(Data for the task Opens)
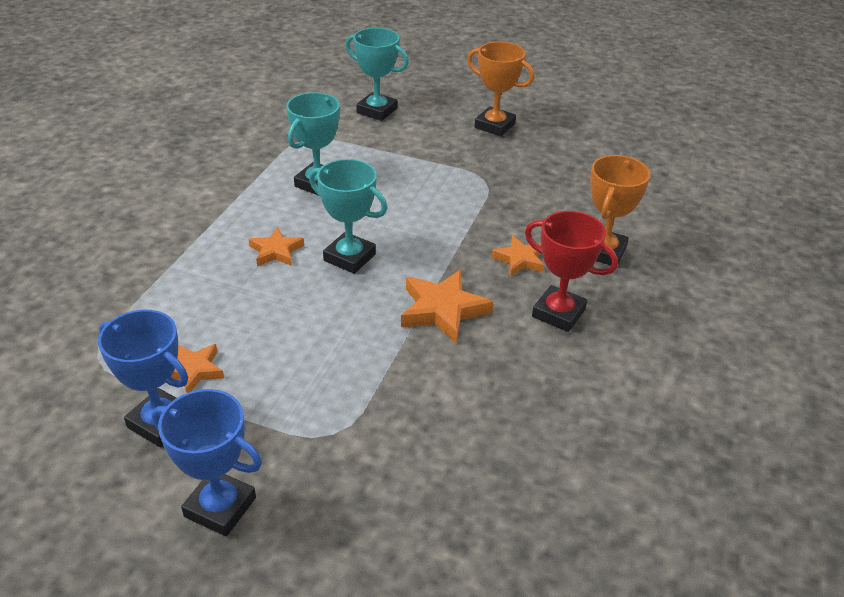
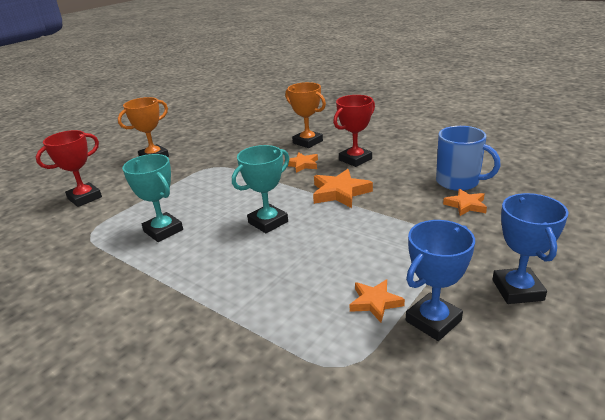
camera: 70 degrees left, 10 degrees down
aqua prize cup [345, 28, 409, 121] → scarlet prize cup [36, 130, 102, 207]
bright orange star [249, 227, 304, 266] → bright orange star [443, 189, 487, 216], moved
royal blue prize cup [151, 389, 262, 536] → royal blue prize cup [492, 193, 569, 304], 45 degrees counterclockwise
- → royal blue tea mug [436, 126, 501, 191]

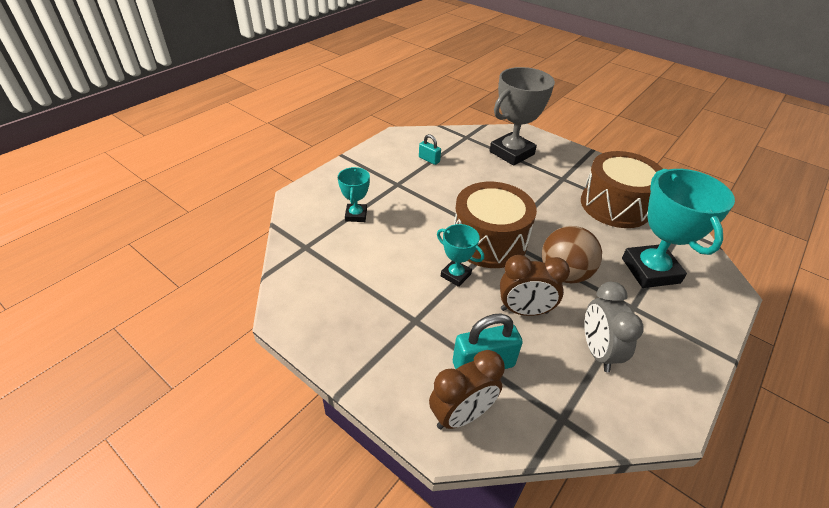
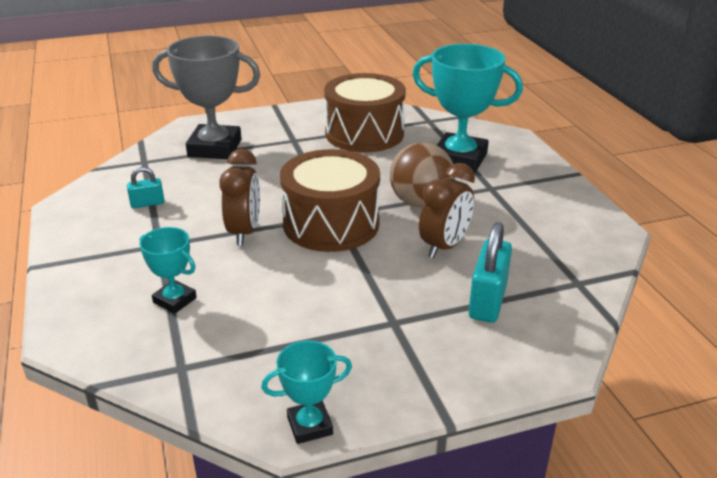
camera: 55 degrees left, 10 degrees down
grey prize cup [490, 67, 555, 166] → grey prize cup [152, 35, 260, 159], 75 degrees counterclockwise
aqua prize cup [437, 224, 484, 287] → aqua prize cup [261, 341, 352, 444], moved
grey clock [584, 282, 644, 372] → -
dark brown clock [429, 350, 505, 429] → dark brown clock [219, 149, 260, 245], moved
(Data for the task Closes)
◆ **Work to be completed**: Copy, character for character, the lines from the line that holds "grey clock [584, 282, 644, 372]" through the final line of the records above.

◆ **Finished exercise**:
grey clock [584, 282, 644, 372] → -
dark brown clock [429, 350, 505, 429] → dark brown clock [219, 149, 260, 245], moved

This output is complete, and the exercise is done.